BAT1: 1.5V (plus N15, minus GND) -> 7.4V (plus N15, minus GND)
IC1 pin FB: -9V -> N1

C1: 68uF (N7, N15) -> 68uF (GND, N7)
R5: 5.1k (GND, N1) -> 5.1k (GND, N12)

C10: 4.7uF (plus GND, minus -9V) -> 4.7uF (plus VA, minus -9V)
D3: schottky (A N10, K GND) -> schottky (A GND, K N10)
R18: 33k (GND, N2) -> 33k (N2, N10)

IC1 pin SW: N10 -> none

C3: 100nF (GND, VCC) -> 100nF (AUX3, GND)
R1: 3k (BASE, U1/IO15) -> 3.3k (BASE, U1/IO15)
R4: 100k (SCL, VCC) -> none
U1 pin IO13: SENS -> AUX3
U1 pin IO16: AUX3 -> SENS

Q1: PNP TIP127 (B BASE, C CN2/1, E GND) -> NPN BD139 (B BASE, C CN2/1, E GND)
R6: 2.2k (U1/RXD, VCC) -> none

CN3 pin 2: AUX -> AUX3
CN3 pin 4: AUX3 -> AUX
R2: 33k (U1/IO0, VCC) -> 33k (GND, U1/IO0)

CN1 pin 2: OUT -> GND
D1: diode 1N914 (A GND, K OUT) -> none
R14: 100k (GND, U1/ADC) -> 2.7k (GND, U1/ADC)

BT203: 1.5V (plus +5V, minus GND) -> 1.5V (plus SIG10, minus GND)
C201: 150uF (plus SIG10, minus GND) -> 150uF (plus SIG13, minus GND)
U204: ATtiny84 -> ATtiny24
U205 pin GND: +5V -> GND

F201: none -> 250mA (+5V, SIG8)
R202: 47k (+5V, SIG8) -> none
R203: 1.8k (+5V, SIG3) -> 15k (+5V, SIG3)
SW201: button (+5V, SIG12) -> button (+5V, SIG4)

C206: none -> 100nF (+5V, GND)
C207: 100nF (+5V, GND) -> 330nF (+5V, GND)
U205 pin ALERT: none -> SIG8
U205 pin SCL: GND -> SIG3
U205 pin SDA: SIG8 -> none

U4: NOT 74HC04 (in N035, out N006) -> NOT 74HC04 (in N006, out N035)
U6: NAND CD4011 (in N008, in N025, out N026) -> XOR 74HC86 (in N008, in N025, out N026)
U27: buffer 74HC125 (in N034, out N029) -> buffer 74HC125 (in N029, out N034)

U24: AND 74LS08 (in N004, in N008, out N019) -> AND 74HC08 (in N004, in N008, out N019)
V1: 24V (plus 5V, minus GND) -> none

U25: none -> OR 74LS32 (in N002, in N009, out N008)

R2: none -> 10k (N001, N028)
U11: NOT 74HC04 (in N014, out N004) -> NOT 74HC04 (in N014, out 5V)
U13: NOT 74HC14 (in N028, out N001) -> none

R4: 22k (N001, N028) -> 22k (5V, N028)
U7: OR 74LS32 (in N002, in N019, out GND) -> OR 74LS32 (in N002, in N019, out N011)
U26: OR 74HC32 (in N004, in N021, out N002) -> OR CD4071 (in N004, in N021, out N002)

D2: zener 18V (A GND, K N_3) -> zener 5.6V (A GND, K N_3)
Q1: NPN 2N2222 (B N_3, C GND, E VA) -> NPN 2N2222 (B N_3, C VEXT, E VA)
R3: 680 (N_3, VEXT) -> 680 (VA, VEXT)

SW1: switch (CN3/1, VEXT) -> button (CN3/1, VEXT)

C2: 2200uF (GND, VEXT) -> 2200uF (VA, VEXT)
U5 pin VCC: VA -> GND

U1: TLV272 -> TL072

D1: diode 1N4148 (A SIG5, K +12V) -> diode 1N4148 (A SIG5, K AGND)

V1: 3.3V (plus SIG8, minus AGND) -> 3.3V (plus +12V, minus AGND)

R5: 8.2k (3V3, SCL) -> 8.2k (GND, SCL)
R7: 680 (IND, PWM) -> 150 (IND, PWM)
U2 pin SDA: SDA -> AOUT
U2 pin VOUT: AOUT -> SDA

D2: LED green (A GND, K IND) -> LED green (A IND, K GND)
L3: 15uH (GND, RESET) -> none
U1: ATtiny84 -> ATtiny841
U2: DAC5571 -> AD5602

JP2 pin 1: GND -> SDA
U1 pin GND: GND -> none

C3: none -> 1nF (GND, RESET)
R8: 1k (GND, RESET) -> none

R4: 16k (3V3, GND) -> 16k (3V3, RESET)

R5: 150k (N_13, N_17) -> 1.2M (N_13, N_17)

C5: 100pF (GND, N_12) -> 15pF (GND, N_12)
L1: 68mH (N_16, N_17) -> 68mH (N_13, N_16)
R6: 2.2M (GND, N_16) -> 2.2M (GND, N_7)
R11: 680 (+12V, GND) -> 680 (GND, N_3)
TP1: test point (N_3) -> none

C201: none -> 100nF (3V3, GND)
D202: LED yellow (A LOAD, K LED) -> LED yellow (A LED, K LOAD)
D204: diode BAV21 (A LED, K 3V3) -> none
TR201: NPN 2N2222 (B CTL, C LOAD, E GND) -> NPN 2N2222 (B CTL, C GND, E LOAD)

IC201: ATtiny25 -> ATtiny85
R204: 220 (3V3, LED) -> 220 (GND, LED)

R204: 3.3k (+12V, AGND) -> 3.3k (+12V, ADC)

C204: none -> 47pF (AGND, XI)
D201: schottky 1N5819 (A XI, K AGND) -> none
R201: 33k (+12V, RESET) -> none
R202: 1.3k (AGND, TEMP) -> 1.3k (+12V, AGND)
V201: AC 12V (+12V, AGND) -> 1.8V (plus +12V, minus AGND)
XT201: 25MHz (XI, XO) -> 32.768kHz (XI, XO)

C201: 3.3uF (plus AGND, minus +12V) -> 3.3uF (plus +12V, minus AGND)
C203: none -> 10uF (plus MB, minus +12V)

——————

What the task requires
Give back the lines of the data exactly as they are written, from the first line through the line containing "SW201: button (+5V, SIG12)".

Task result
BAT1: 1.5V (plus N15, minus GND) -> 7.4V (plus N15, minus GND)
IC1 pin FB: -9V -> N1

C1: 68uF (N7, N15) -> 68uF (GND, N7)
R5: 5.1k (GND, N1) -> 5.1k (GND, N12)

C10: 4.7uF (plus GND, minus -9V) -> 4.7uF (plus VA, minus -9V)
D3: schottky (A N10, K GND) -> schottky (A GND, K N10)
R18: 33k (GND, N2) -> 33k (N2, N10)

IC1 pin SW: N10 -> none

C3: 100nF (GND, VCC) -> 100nF (AUX3, GND)
R1: 3k (BASE, U1/IO15) -> 3.3k (BASE, U1/IO15)
R4: 100k (SCL, VCC) -> none
U1 pin IO13: SENS -> AUX3
U1 pin IO16: AUX3 -> SENS

Q1: PNP TIP127 (B BASE, C CN2/1, E GND) -> NPN BD139 (B BASE, C CN2/1, E GND)
R6: 2.2k (U1/RXD, VCC) -> none

CN3 pin 2: AUX -> AUX3
CN3 pin 4: AUX3 -> AUX
R2: 33k (U1/IO0, VCC) -> 33k (GND, U1/IO0)

CN1 pin 2: OUT -> GND
D1: diode 1N914 (A GND, K OUT) -> none
R14: 100k (GND, U1/ADC) -> 2.7k (GND, U1/ADC)

BT203: 1.5V (plus +5V, minus GND) -> 1.5V (plus SIG10, minus GND)
C201: 150uF (plus SIG10, minus GND) -> 150uF (plus SIG13, minus GND)
U204: ATtiny84 -> ATtiny24
U205 pin GND: +5V -> GND

F201: none -> 250mA (+5V, SIG8)
R202: 47k (+5V, SIG8) -> none
R203: 1.8k (+5V, SIG3) -> 15k (+5V, SIG3)
SW201: button (+5V, SIG12) -> button (+5V, SIG4)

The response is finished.